»»

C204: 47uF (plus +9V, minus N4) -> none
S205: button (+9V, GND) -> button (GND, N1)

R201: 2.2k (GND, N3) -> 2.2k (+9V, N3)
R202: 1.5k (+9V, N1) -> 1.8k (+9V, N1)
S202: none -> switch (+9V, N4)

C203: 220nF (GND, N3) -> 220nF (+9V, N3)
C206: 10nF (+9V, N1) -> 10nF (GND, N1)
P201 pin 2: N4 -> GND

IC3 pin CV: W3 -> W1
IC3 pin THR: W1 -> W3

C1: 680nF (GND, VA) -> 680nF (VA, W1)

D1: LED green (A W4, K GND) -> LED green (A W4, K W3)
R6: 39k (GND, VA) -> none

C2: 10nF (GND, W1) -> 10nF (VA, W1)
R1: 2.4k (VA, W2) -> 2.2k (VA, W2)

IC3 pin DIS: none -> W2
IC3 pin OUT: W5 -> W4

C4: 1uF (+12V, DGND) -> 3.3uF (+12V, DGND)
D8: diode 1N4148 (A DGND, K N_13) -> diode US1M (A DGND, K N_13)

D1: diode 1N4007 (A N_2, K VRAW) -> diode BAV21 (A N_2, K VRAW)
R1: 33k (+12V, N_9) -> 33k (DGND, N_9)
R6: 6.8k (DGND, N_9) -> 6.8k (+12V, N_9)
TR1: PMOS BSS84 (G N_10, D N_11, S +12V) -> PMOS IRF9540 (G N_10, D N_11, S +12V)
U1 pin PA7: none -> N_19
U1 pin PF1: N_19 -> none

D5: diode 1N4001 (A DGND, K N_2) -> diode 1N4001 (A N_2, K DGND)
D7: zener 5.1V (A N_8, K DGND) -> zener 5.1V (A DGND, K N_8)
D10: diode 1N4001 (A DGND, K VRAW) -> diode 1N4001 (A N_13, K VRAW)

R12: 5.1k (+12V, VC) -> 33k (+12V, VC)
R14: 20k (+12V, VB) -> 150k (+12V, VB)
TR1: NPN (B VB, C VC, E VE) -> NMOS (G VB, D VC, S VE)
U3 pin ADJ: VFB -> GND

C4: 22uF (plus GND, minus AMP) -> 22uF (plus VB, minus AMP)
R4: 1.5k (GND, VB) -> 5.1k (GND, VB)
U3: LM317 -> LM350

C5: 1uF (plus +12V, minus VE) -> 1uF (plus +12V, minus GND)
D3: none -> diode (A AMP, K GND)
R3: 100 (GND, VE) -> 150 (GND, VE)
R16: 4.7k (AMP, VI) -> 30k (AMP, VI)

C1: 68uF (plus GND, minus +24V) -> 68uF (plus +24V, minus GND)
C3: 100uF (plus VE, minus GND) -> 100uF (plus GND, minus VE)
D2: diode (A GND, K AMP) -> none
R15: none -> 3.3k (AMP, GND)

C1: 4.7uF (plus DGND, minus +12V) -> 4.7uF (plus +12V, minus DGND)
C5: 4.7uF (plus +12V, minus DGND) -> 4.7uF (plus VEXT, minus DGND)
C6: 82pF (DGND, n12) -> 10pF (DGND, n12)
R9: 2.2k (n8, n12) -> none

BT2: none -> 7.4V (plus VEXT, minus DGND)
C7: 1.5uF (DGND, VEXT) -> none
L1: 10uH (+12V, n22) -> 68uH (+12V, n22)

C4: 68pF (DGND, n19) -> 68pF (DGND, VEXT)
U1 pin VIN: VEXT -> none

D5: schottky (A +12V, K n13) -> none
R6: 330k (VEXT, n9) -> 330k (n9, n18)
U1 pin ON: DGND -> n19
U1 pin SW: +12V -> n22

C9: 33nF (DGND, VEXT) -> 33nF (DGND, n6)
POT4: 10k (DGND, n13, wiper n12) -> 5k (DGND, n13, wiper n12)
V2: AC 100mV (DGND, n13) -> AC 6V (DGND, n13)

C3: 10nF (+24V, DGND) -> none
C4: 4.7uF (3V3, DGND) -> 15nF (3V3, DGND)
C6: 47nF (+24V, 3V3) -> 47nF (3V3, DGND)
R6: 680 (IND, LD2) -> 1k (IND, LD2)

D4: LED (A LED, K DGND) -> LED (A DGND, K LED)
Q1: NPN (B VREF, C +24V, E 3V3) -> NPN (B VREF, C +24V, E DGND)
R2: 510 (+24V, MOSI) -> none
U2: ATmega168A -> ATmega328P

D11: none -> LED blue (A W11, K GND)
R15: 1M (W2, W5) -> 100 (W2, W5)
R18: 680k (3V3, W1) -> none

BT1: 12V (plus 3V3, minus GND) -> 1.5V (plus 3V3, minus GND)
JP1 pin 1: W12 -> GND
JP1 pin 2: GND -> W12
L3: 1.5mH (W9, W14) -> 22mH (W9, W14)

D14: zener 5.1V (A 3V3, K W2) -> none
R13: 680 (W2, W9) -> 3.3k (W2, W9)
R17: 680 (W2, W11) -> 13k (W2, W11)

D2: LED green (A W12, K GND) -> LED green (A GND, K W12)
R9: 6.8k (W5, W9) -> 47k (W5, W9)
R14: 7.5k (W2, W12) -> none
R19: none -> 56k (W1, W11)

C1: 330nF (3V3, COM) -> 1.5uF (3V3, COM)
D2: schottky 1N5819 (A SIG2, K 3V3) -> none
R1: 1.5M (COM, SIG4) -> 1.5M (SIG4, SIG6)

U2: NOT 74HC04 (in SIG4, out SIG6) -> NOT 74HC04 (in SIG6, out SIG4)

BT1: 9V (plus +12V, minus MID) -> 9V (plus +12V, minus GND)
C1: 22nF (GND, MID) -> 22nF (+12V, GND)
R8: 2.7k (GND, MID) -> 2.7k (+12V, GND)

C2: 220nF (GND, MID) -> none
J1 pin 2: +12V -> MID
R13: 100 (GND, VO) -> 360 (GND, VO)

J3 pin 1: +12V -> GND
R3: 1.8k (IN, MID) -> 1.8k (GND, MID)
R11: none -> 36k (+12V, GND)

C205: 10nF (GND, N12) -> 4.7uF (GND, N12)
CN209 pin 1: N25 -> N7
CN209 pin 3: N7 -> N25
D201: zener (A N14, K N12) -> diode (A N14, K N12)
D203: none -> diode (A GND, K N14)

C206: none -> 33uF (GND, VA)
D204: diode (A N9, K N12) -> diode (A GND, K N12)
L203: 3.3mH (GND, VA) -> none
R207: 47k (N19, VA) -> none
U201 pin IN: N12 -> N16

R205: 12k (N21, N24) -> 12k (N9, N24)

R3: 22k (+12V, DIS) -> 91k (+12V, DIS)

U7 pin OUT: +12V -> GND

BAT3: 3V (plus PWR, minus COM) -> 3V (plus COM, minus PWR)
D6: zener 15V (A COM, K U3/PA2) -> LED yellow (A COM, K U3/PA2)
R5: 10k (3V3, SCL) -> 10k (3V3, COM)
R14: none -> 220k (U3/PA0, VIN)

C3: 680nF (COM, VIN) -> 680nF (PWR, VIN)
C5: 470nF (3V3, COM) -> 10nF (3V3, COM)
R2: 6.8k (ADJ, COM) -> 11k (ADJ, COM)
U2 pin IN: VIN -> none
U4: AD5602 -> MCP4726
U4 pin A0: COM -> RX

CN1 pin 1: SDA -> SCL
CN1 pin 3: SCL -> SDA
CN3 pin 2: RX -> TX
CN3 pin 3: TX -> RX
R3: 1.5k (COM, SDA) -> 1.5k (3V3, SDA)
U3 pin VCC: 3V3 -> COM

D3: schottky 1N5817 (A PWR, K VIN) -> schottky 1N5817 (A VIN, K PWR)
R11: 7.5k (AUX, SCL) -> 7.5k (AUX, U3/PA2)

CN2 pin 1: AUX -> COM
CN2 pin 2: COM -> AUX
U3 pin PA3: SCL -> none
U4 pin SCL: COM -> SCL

««

Requirement ▸
Send back an exact copy of only the lines from the line with "U1 pin VIN: VEXT -> none" up to and including the line with "Q1: NPN (B VREF, C" in the data above.

Solved problem ▸
U1 pin VIN: VEXT -> none

D5: schottky (A +12V, K n13) -> none
R6: 330k (VEXT, n9) -> 330k (n9, n18)
U1 pin ON: DGND -> n19
U1 pin SW: +12V -> n22

C9: 33nF (DGND, VEXT) -> 33nF (DGND, n6)
POT4: 10k (DGND, n13, wiper n12) -> 5k (DGND, n13, wiper n12)
V2: AC 100mV (DGND, n13) -> AC 6V (DGND, n13)

C3: 10nF (+24V, DGND) -> none
C4: 4.7uF (3V3, DGND) -> 15nF (3V3, DGND)
C6: 47nF (+24V, 3V3) -> 47nF (3V3, DGND)
R6: 680 (IND, LD2) -> 1k (IND, LD2)

D4: LED (A LED, K DGND) -> LED (A DGND, K LED)
Q1: NPN (B VREF, C +24V, E 3V3) -> NPN (B VREF, C +24V, E DGND)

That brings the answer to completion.